*** Opening of The records ***

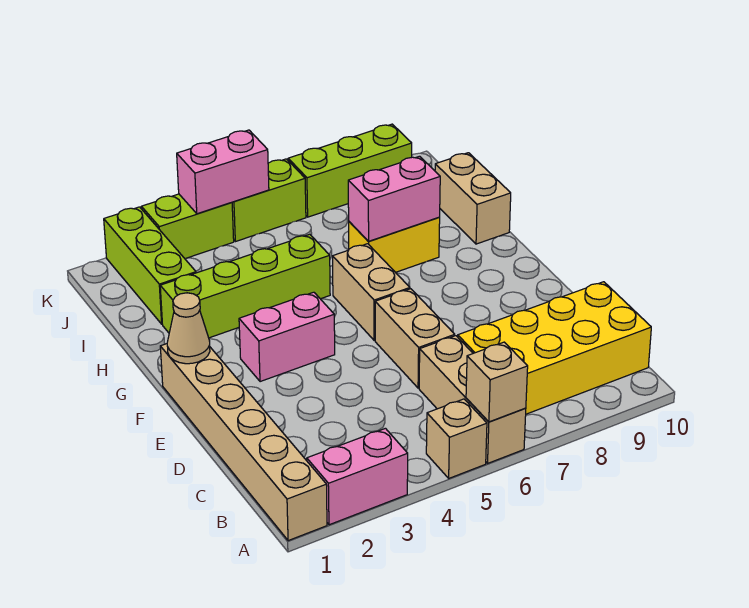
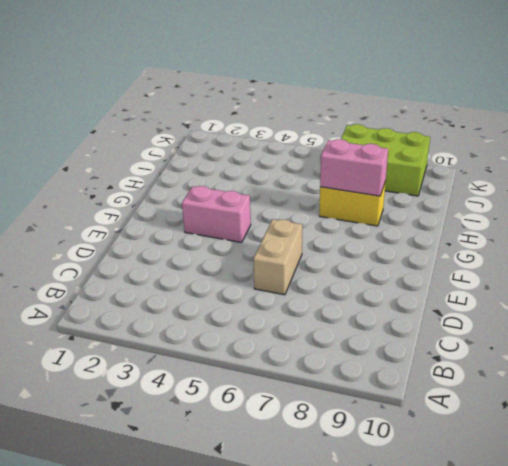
lime brick J7:K9 level 1 -> lime brick K7:K9 level 1
none -> tan brick A1:F1 level 1
none -> pink brick A2:A3 level 1
none -> tan brick A5 level 1

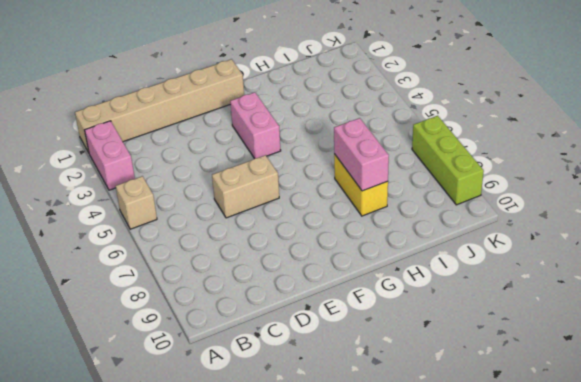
none -> tan brick A6:C6 level 1
none -> yellow brick B7:C10 level 1
none -> tan brick F6:G6 level 1

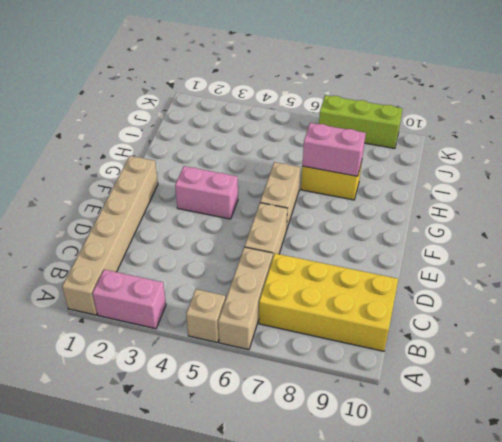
none -> lime brick H2:H5 level 1
none -> tan brick H10:I10 level 1
none -> lime brick I2:K2 level 1

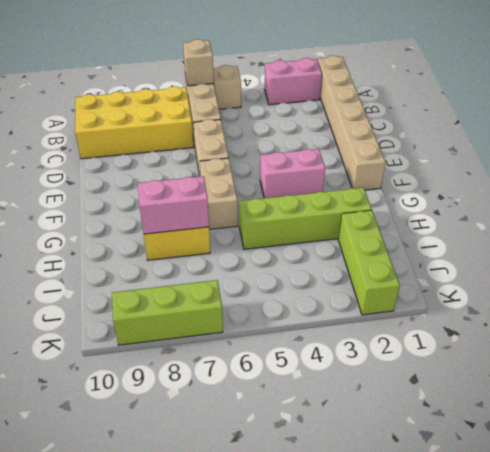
none -> tan brick H10:I10 level 1
none -> lime brick K3:K4 level 1
none -> lime brick K5:K6 level 1

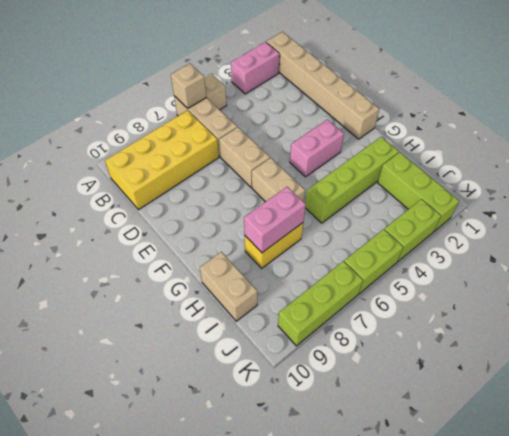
none -> tan cone F1 level 2
none -> pink brick K4:K5 level 2

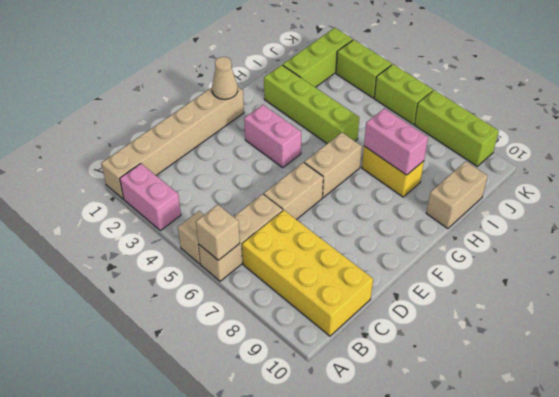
none -> pink brick K4:K5 level 2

*** Close of The records ***

(Problem to solve): Nothing but the lines from the one containing "none -> tan brick A5 level 1" through the end of the entries is to be retyped, exactly as written and without pictures.

(Result for this task):
none -> tan brick A5 level 1

none -> tan brick A6:C6 level 1
none -> yellow brick B7:C10 level 1
none -> tan brick F6:G6 level 1

none -> lime brick H2:H5 level 1
none -> tan brick H10:I10 level 1
none -> lime brick I2:K2 level 1

none -> tan brick H10:I10 level 1
none -> lime brick K3:K4 level 1
none -> lime brick K5:K6 level 1

none -> tan cone F1 level 2
none -> pink brick K4:K5 level 2

none -> pink brick K4:K5 level 2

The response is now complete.